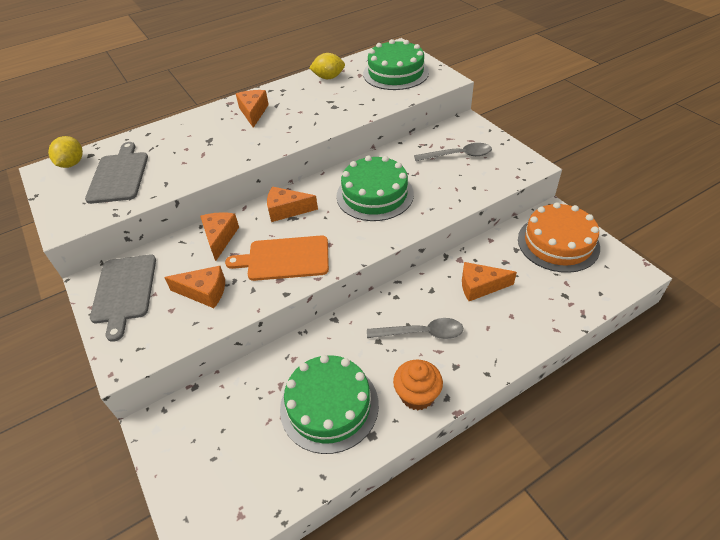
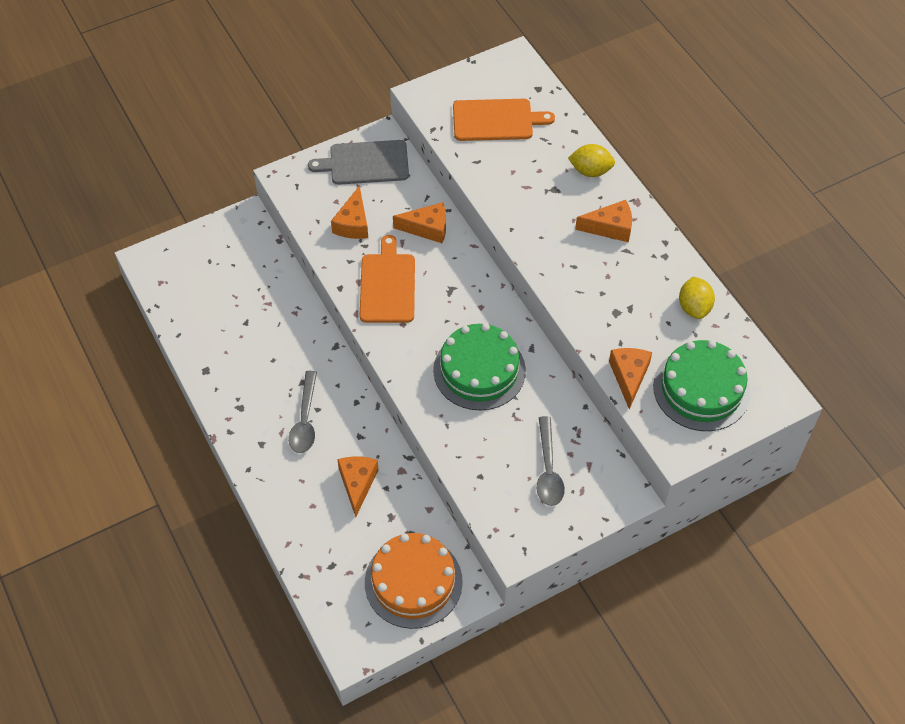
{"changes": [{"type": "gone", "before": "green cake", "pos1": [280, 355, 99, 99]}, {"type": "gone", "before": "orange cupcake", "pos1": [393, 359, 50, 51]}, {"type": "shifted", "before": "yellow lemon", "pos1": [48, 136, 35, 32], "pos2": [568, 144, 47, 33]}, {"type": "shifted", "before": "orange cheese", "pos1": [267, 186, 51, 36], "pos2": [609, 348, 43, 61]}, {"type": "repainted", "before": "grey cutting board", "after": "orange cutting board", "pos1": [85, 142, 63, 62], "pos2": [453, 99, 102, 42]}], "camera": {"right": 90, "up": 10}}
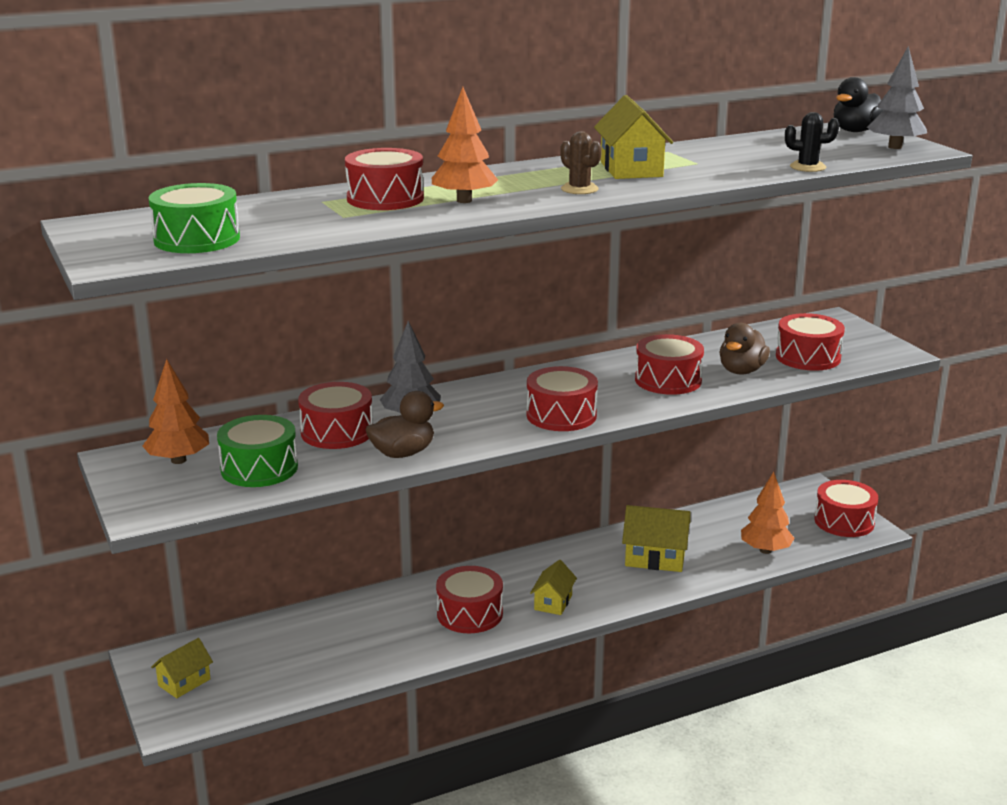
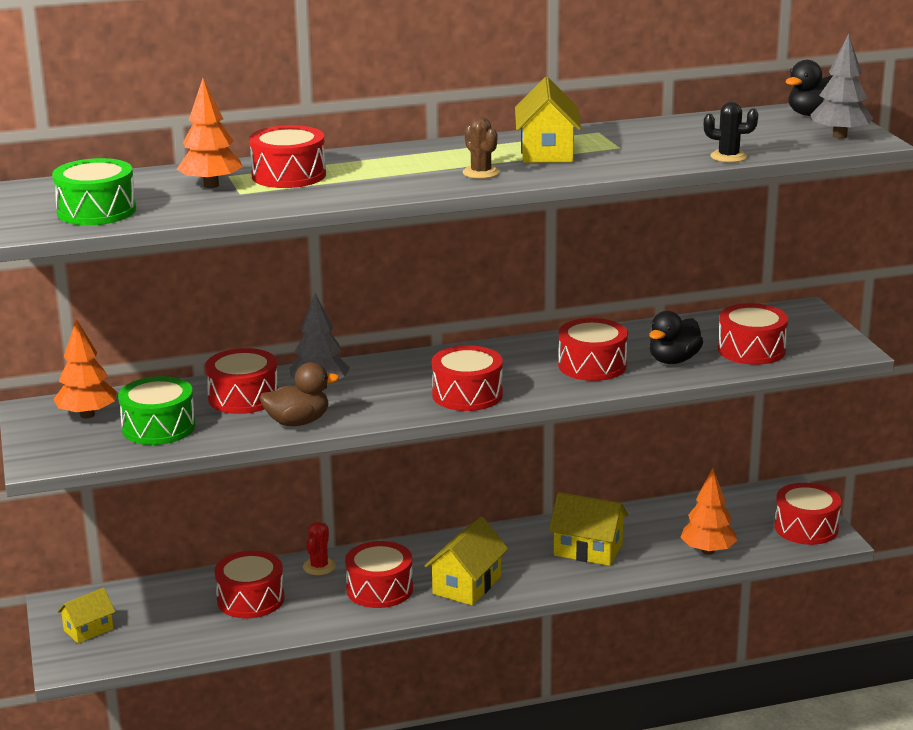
{"changes": [{"type": "new", "after": "red drum", "pos2": [214, 551, 71, 67]}, {"type": "new", "after": "red cactus", "pos2": [303, 522, 33, 53]}, {"type": "shifted", "before": "orange tree", "pos1": [432, 87, 66, 116], "pos2": [176, 78, 67, 110]}, {"type": "repainted", "before": "brown duck", "after": "black duck", "pos1": [719, 323, 51, 52], "pos2": [649, 311, 54, 53]}, {"type": "scaled", "before": "yellow house", "pos1": [530, 560, 47, 55], "pos2": [425, 517, 83, 89], "scale": 1.58}], "camera": {"right": 10, "up": 0}}
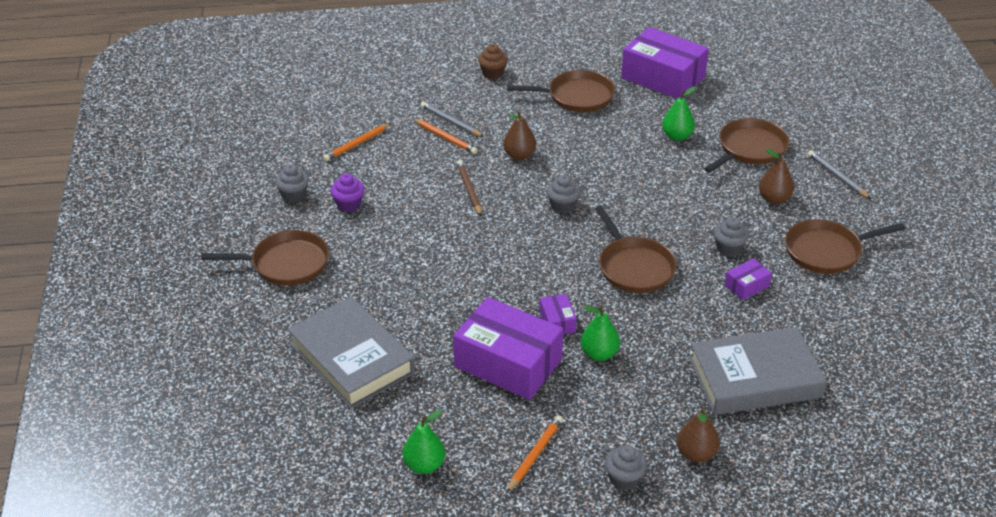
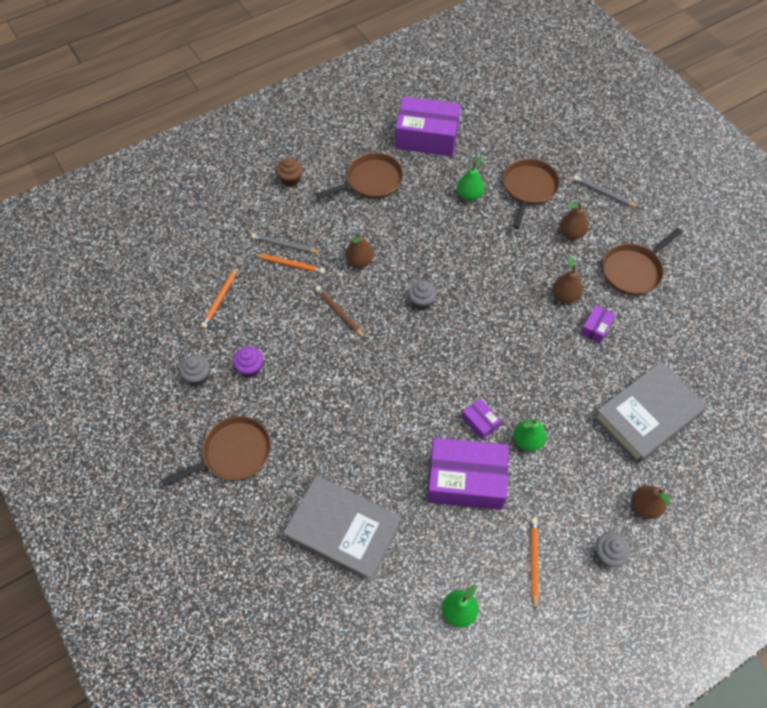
{"changes": [{"type": "gone", "before": "brown pan", "pos1": [595, 206, 82, 87]}, {"type": "swapped", "before": "grey cupcake", "after": "brown pear", "pos1": [714, 217, 35, 40], "pos2": [553, 256, 30, 47]}], "camera": {"right": -25, "up": 20}}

### EXERCISE BRIEF
An exact printout of the listing is needed, minus any pictures it contains.

### SOLUTION BELOW
{"changes": [{"type": "gone", "before": "green cake", "pos1": [280, 355, 99, 99]}, {"type": "gone", "before": "orange cupcake", "pos1": [393, 359, 50, 51]}, {"type": "shifted", "before": "yellow lemon", "pos1": [48, 136, 35, 32], "pos2": [568, 144, 47, 33]}, {"type": "shifted", "before": "orange cheese", "pos1": [267, 186, 51, 36], "pos2": [609, 348, 43, 61]}, {"type": "repainted", "before": "grey cutting board", "after": "orange cutting board", "pos1": [85, 142, 63, 62], "pos2": [453, 99, 102, 42]}], "camera": {"right": 90, "up": 10}}
{"changes": [{"type": "new", "after": "red drum", "pos2": [214, 551, 71, 67]}, {"type": "new", "after": "red cactus", "pos2": [303, 522, 33, 53]}, {"type": "shifted", "before": "orange tree", "pos1": [432, 87, 66, 116], "pos2": [176, 78, 67, 110]}, {"type": "repainted", "before": "brown duck", "after": "black duck", "pos1": [719, 323, 51, 52], "pos2": [649, 311, 54, 53]}, {"type": "scaled", "before": "yellow house", "pos1": [530, 560, 47, 55], "pos2": [425, 517, 83, 89], "scale": 1.58}], "camera": {"right": 10, "up": 0}}
{"changes": [{"type": "gone", "before": "brown pan", "pos1": [595, 206, 82, 87]}, {"type": "swapped", "before": "grey cupcake", "after": "brown pear", "pos1": [714, 217, 35, 40], "pos2": [553, 256, 30, 47]}], "camera": {"right": -25, "up": 20}}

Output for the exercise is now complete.